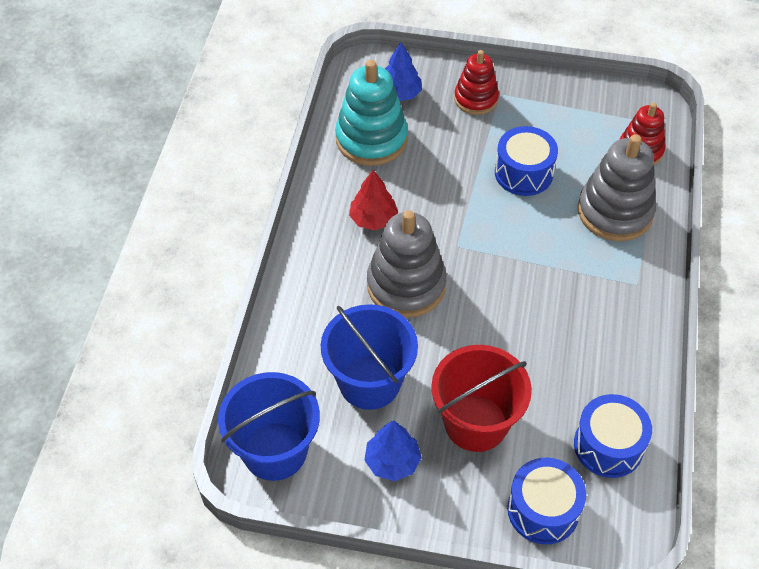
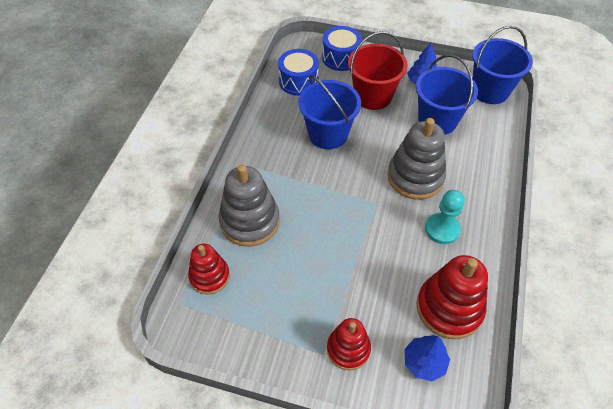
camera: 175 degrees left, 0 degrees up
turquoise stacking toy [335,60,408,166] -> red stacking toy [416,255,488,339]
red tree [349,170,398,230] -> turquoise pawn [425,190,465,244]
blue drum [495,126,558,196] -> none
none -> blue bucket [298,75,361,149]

· · · ·

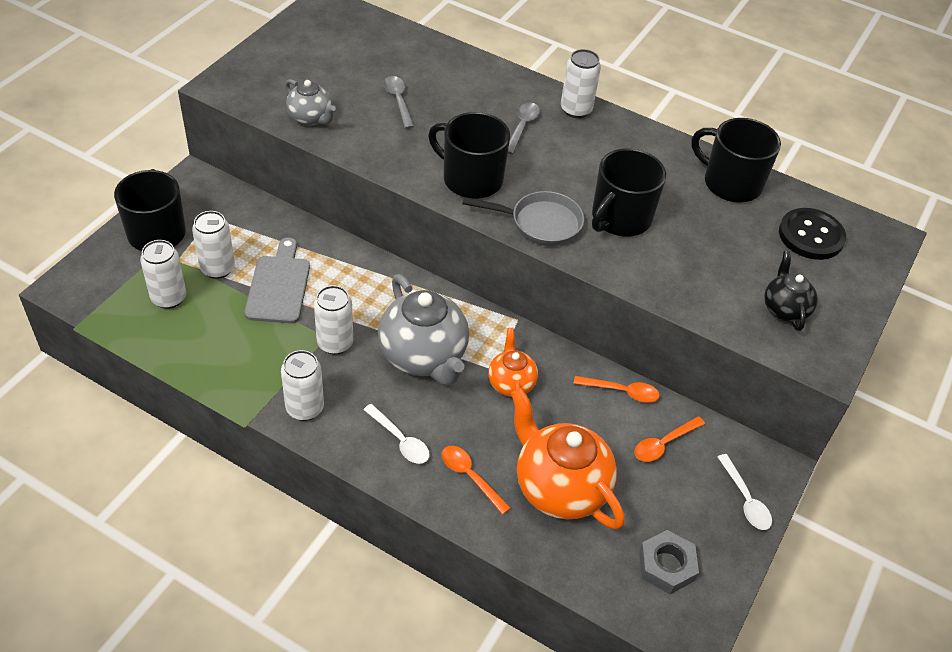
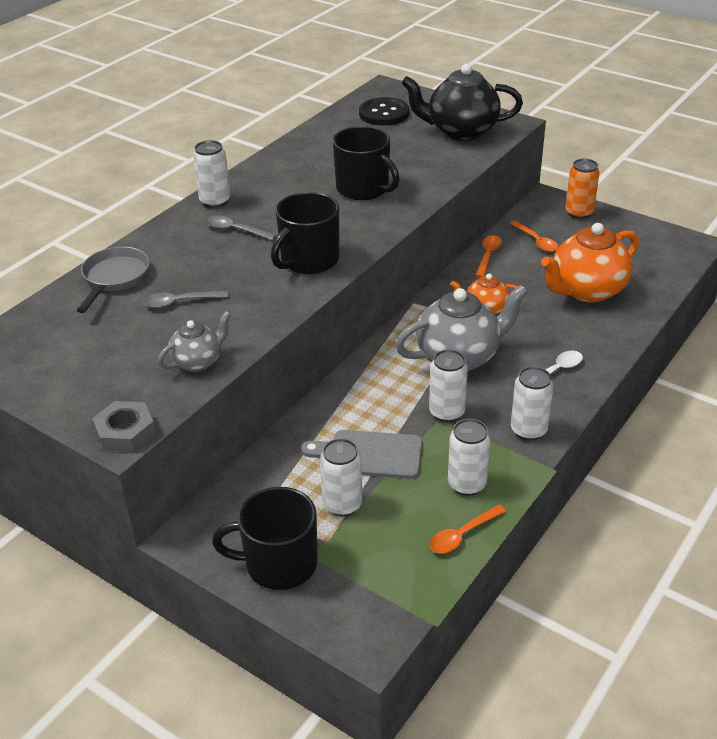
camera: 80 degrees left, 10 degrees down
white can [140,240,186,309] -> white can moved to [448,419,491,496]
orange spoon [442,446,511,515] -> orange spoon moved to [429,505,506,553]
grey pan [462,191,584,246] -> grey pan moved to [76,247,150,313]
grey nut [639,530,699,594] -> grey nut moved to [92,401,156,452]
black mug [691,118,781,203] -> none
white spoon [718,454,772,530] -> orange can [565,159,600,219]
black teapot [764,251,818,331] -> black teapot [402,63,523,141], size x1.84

· · · ·

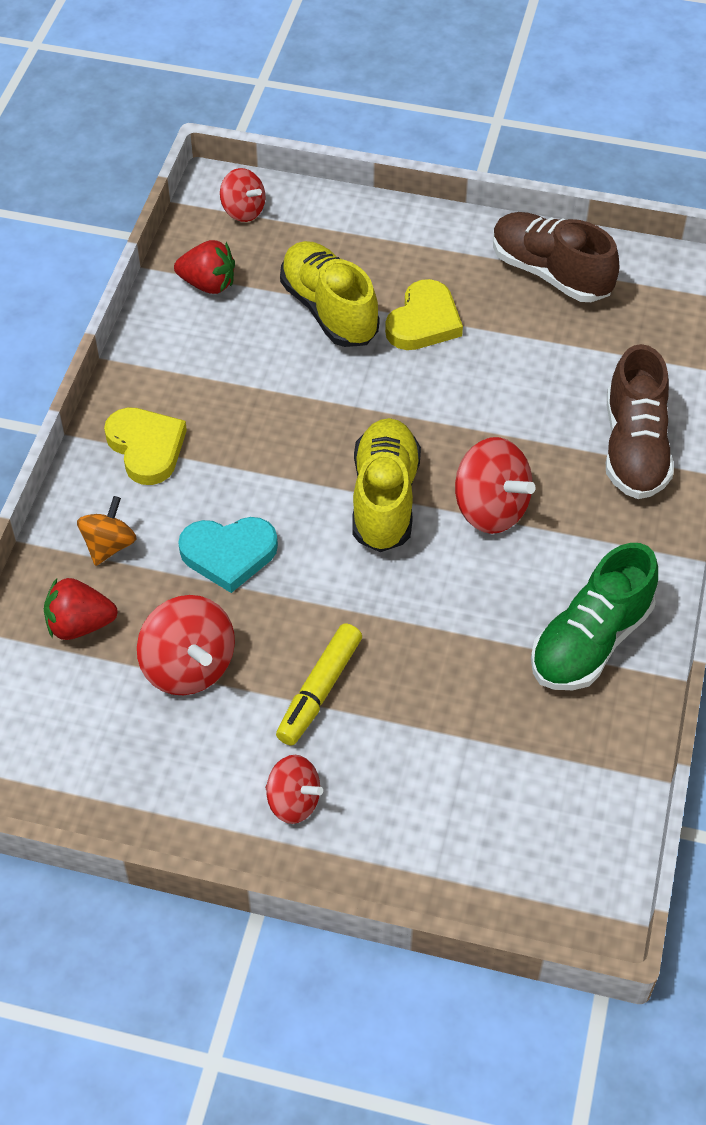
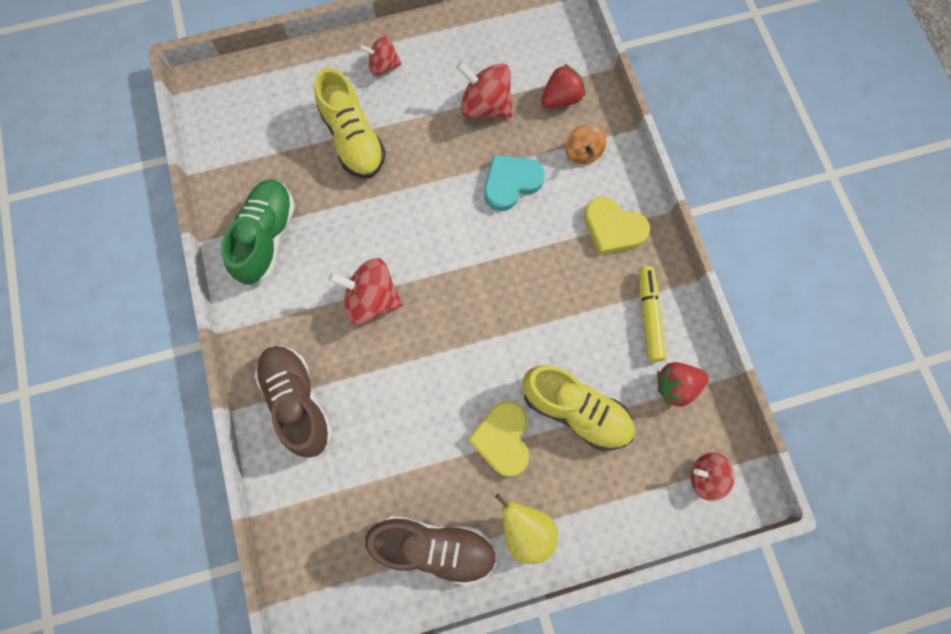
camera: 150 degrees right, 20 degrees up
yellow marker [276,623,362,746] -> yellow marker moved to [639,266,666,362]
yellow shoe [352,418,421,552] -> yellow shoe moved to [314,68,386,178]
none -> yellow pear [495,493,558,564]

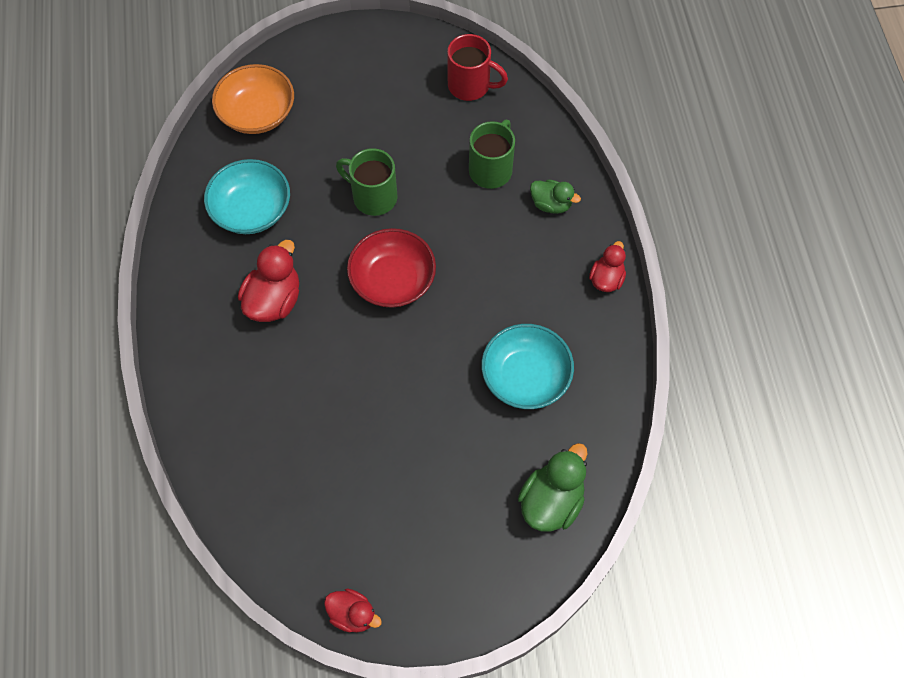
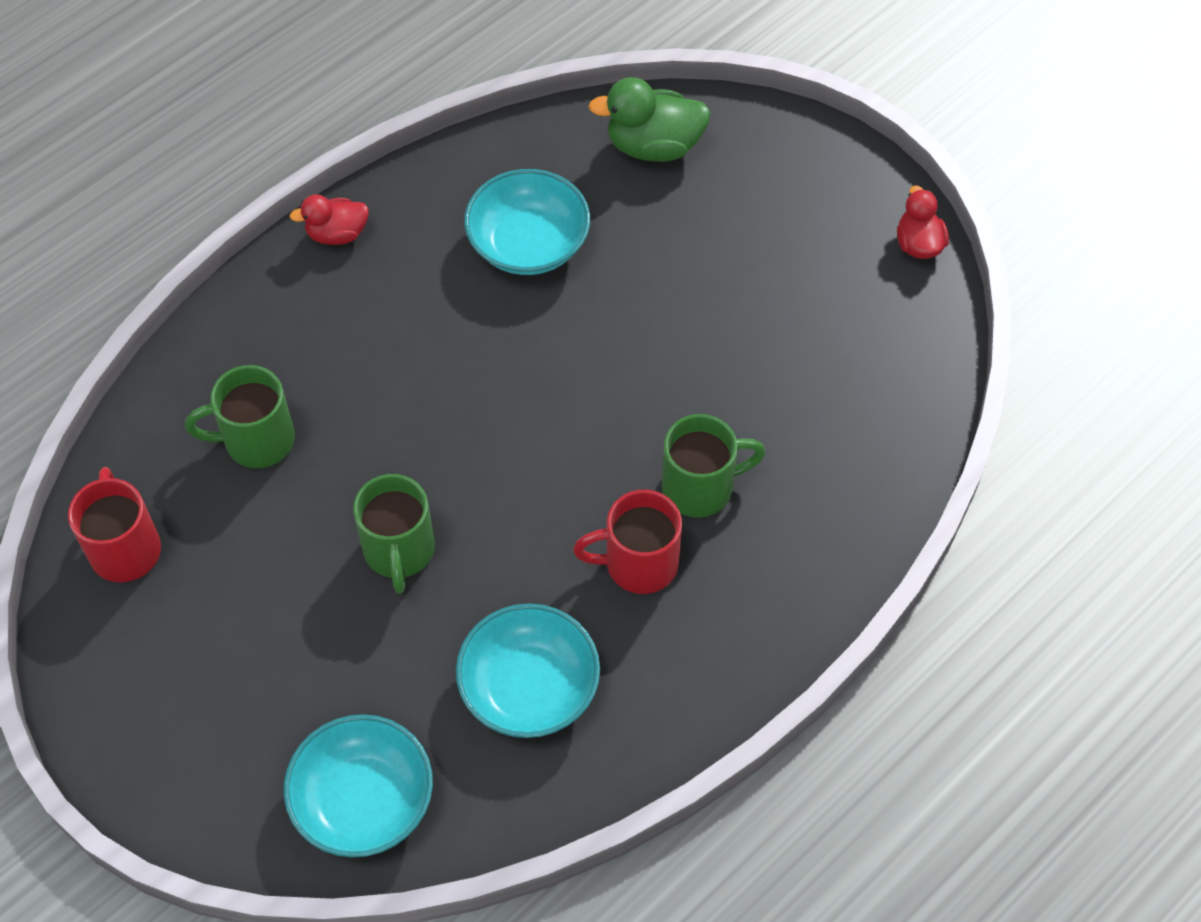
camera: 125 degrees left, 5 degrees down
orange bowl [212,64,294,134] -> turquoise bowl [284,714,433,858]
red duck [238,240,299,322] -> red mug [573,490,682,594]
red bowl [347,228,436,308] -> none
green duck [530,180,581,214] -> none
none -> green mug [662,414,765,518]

· · · ·

**The problem**
Set down again, word for word, the stretch of records from the line with "camera: 175 degrees left, 0 degrees up" to the line with "none -> blue bucket [298,75,361,149]", both of those lines included.

**Written response**
camera: 175 degrees left, 0 degrees up
turquoise stacking toy [335,60,408,166] -> red stacking toy [416,255,488,339]
red tree [349,170,398,230] -> turquoise pawn [425,190,465,244]
blue drum [495,126,558,196] -> none
none -> blue bucket [298,75,361,149]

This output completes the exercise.